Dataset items
::::

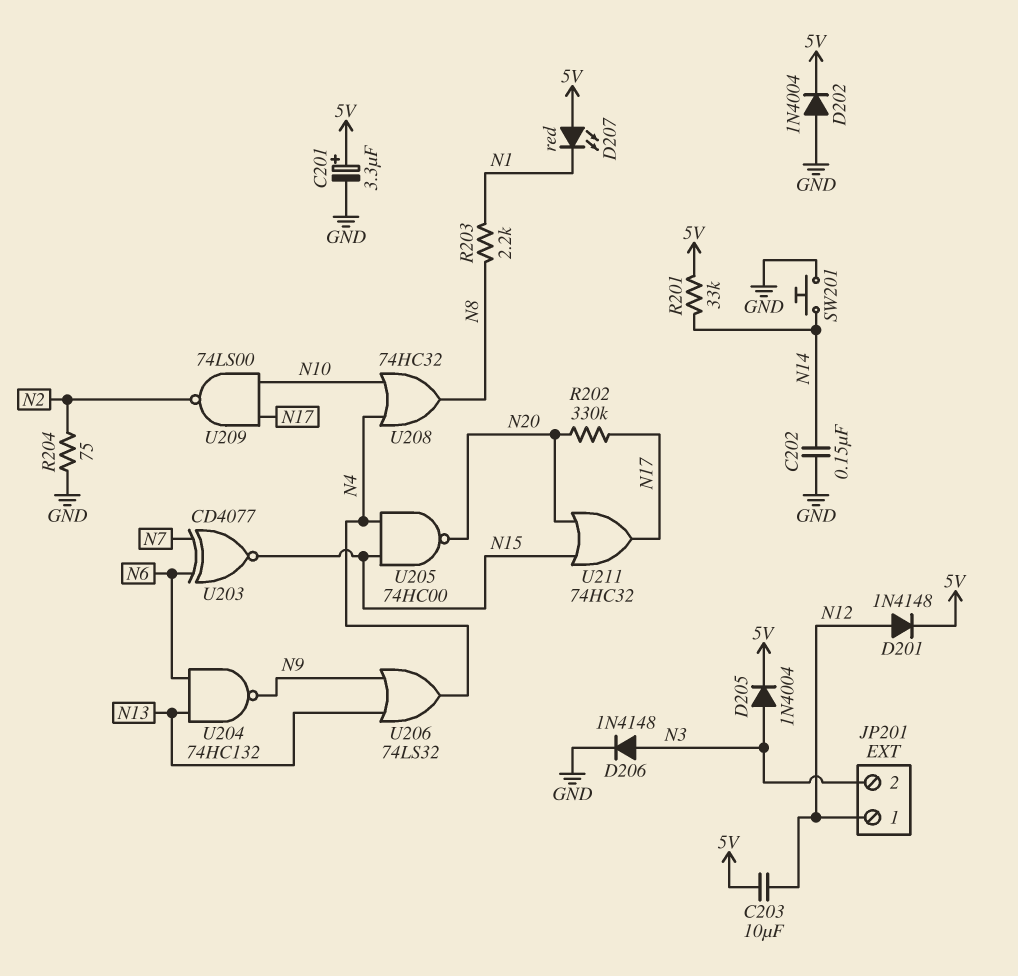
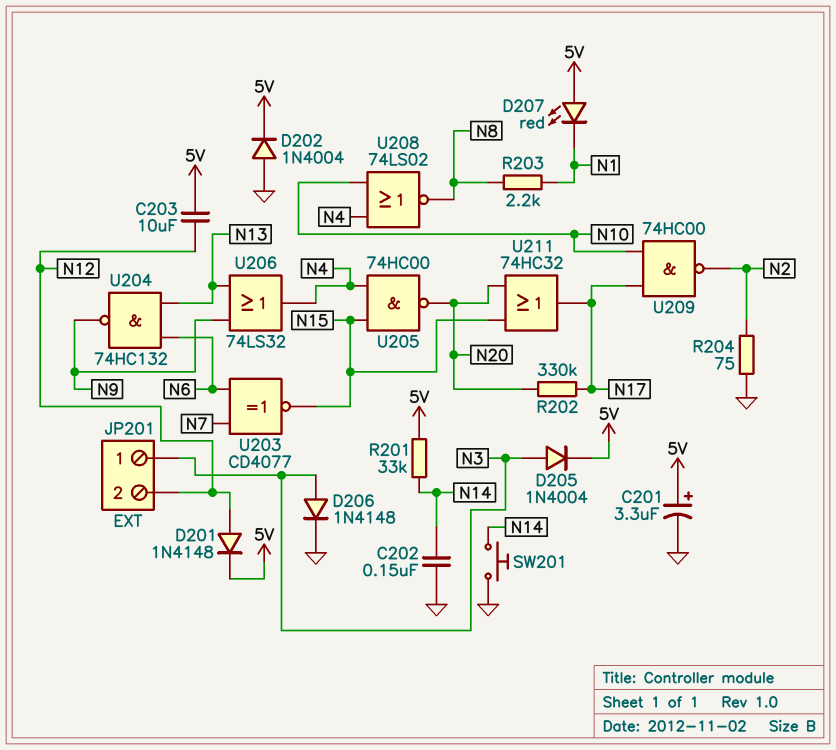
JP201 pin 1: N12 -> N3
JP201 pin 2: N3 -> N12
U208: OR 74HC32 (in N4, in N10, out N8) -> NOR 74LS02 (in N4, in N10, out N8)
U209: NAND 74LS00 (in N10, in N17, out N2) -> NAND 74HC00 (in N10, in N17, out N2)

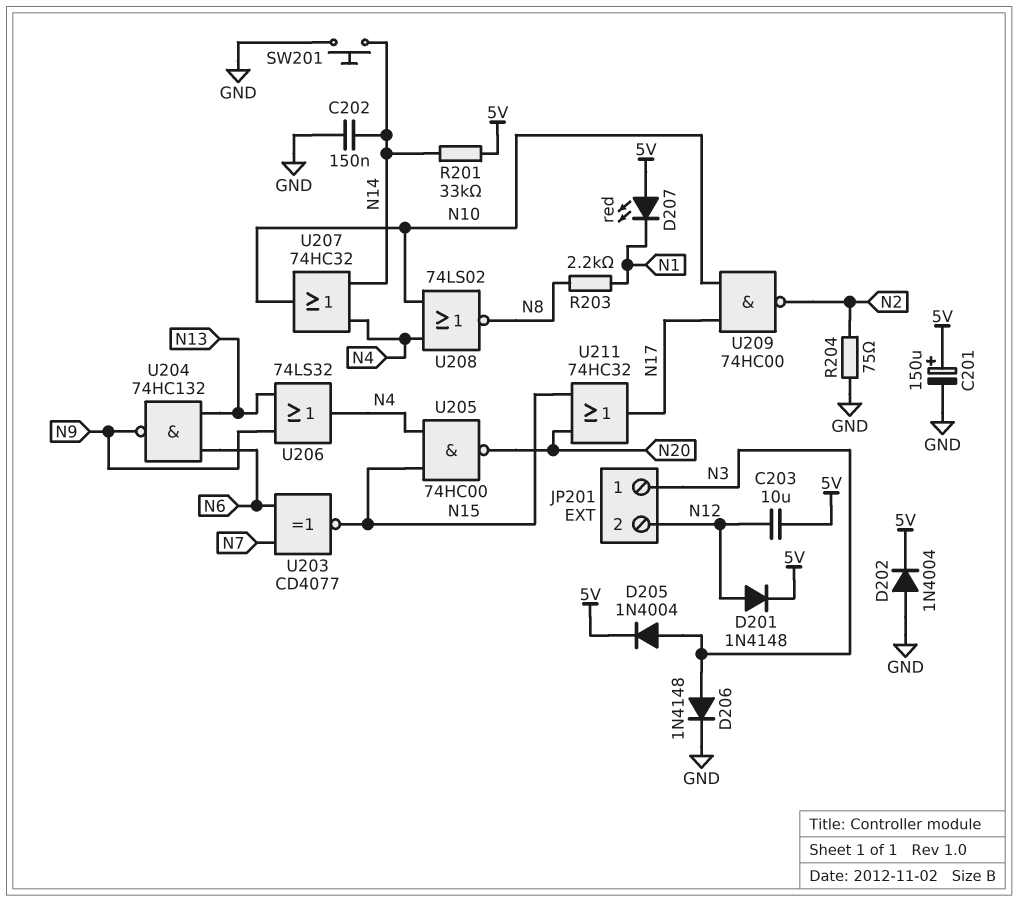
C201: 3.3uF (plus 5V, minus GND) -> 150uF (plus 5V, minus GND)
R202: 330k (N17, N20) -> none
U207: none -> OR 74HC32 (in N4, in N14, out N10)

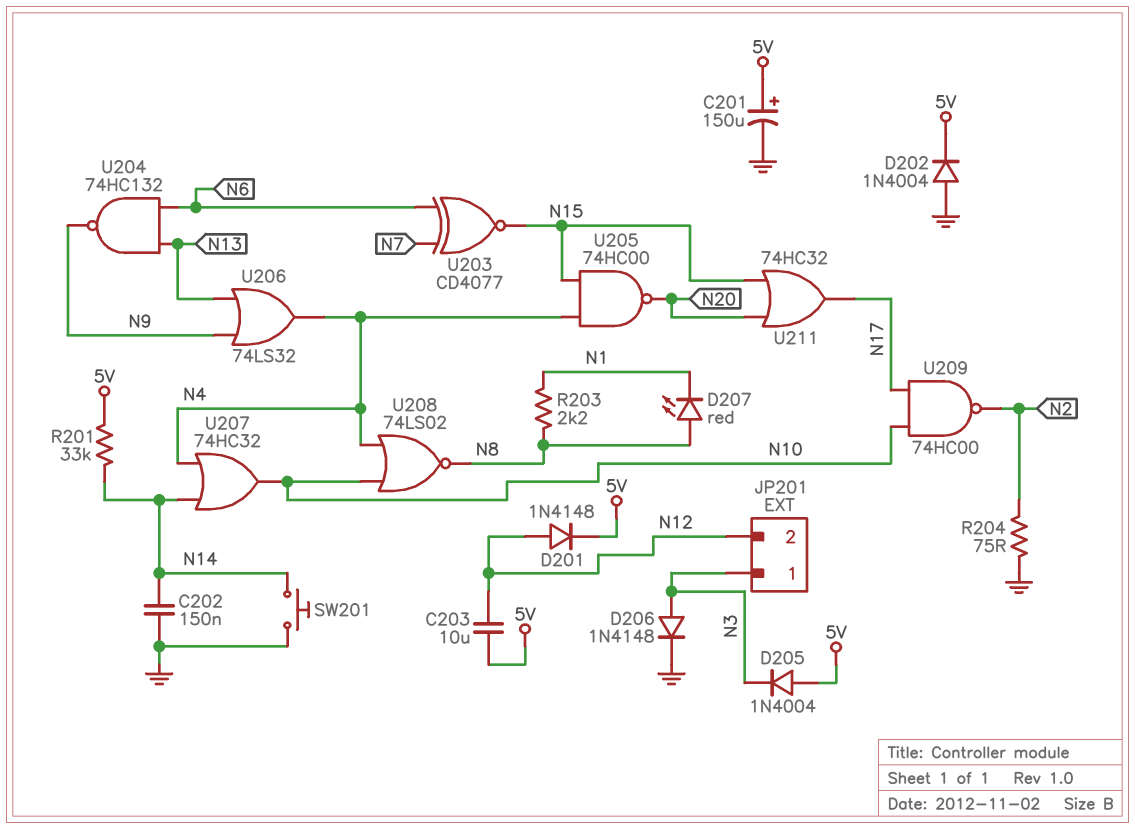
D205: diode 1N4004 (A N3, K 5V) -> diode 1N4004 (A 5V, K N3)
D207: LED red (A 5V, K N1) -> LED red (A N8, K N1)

::::

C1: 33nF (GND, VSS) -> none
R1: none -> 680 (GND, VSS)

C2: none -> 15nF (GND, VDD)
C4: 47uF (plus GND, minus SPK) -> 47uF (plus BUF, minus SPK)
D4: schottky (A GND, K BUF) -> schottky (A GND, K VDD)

::::

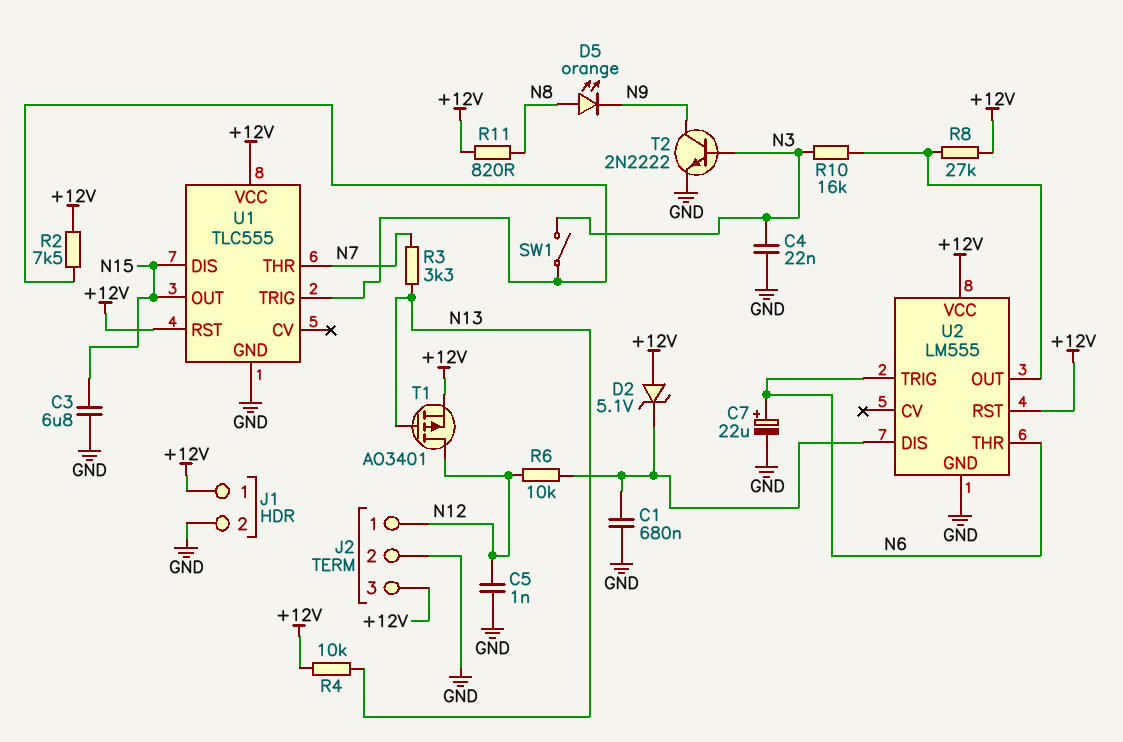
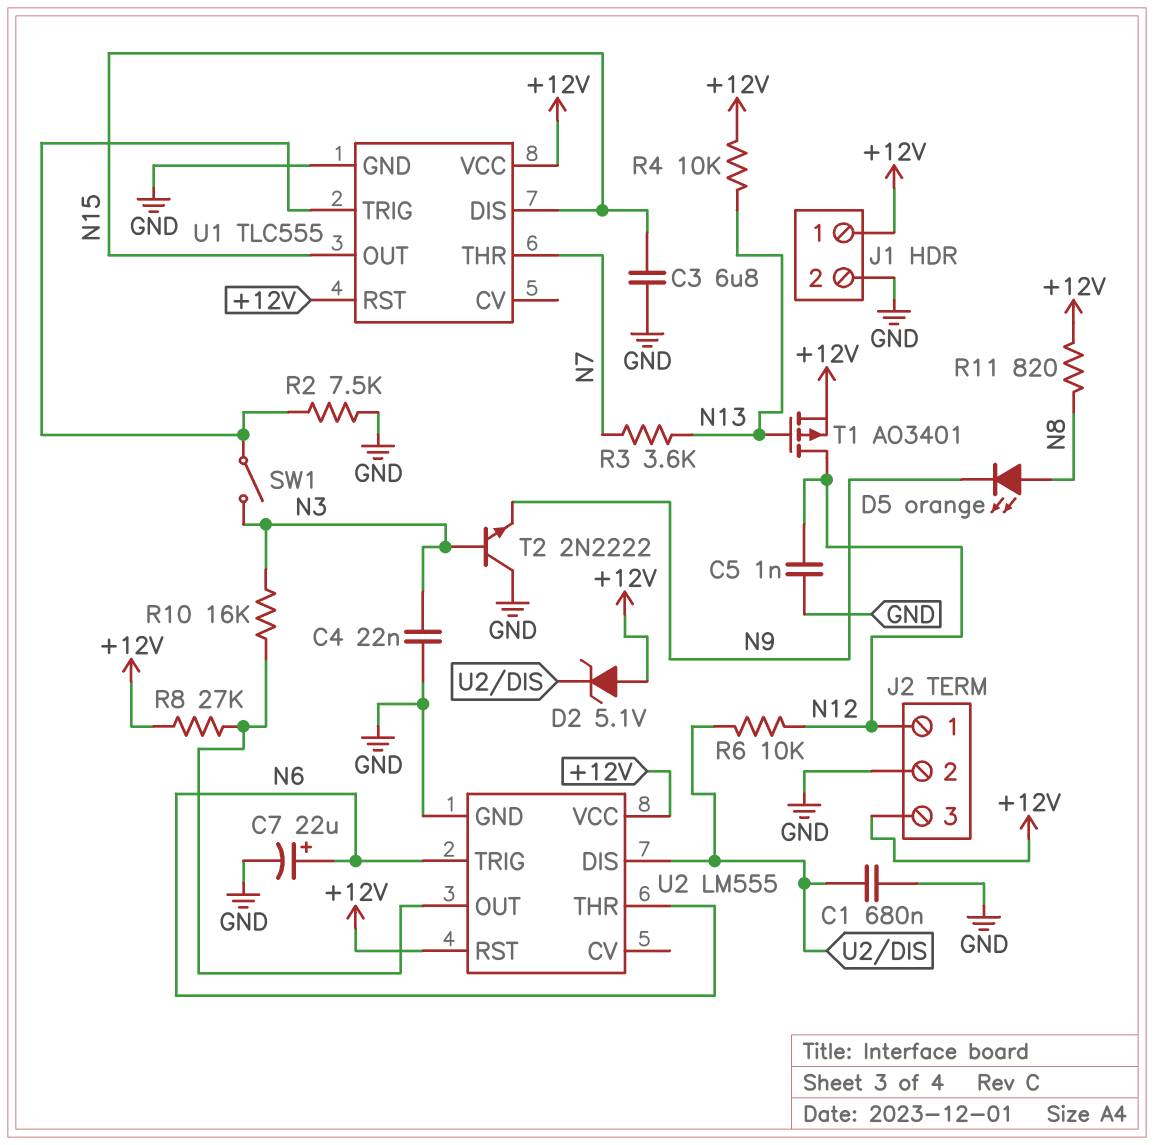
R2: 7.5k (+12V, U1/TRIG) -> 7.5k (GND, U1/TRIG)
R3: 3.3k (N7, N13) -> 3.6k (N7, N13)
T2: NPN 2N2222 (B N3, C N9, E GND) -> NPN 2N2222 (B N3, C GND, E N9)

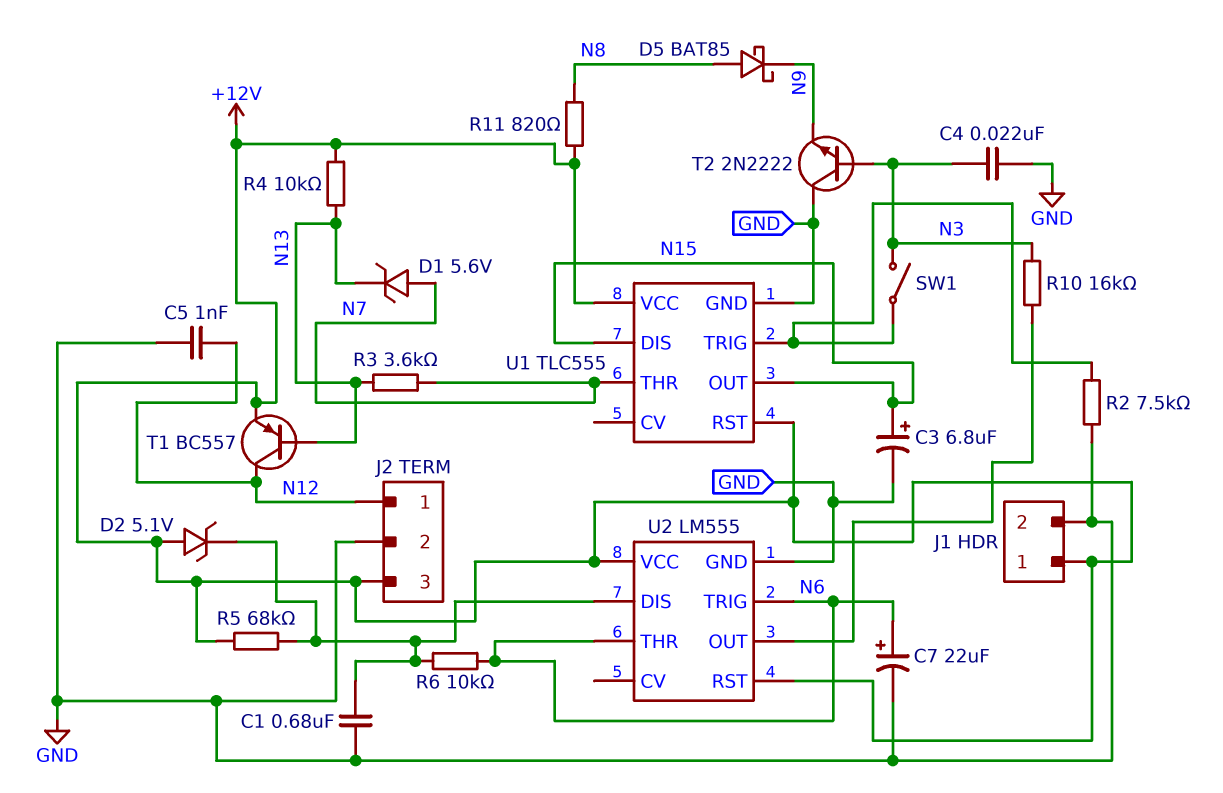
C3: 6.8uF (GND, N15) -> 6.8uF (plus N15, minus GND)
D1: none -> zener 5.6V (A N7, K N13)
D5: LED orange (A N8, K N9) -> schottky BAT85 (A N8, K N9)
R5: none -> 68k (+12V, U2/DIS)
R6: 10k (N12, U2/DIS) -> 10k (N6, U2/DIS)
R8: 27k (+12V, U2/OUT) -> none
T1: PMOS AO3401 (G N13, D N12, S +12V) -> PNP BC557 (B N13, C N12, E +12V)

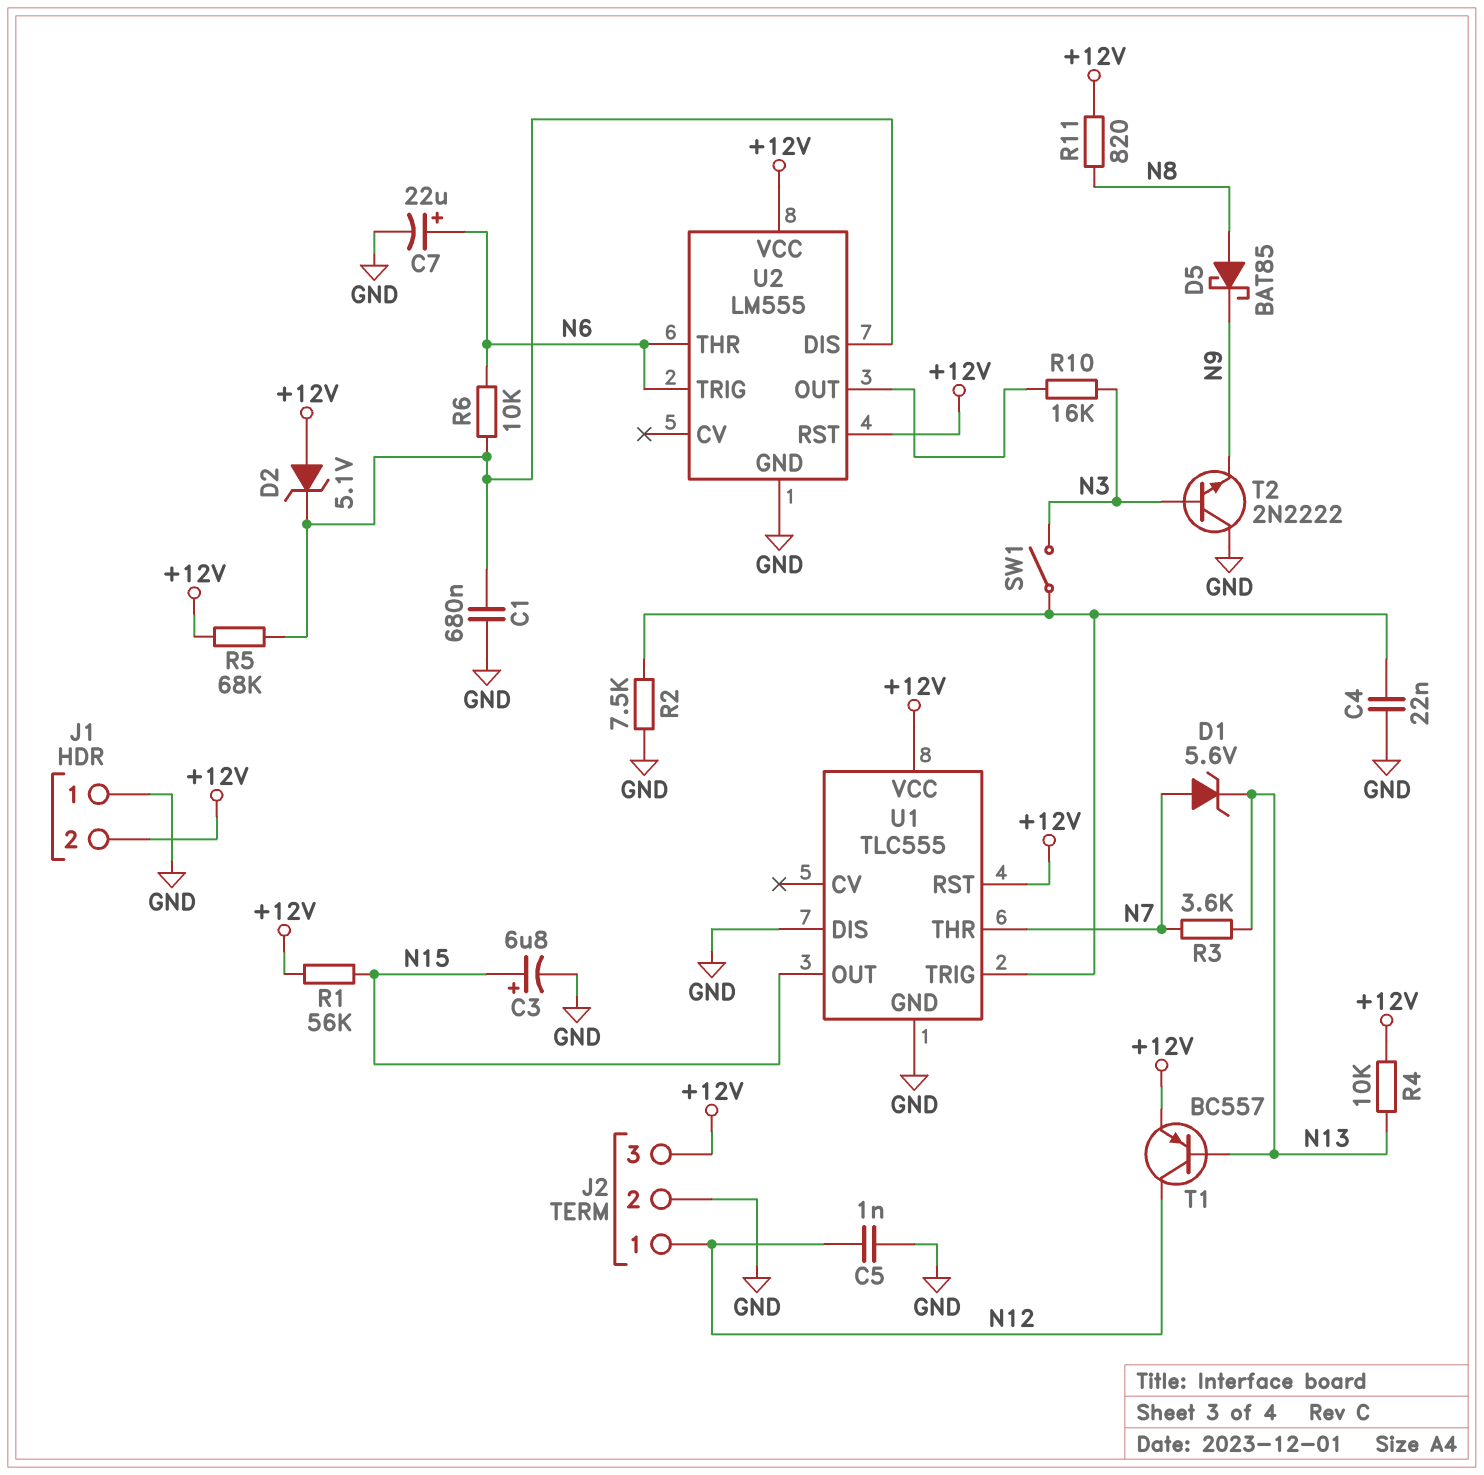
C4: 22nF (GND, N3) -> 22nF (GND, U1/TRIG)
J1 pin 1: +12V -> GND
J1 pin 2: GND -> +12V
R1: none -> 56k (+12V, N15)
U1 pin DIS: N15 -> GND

::::

What you are asked to do.
Extract every line of the records above that contains the word "schottky".

Problem solution.
D4: schottky (A GND, K BUF) -> schottky (A GND, K VDD)
D5: LED orange (A N8, K N9) -> schottky BAT85 (A N8, K N9)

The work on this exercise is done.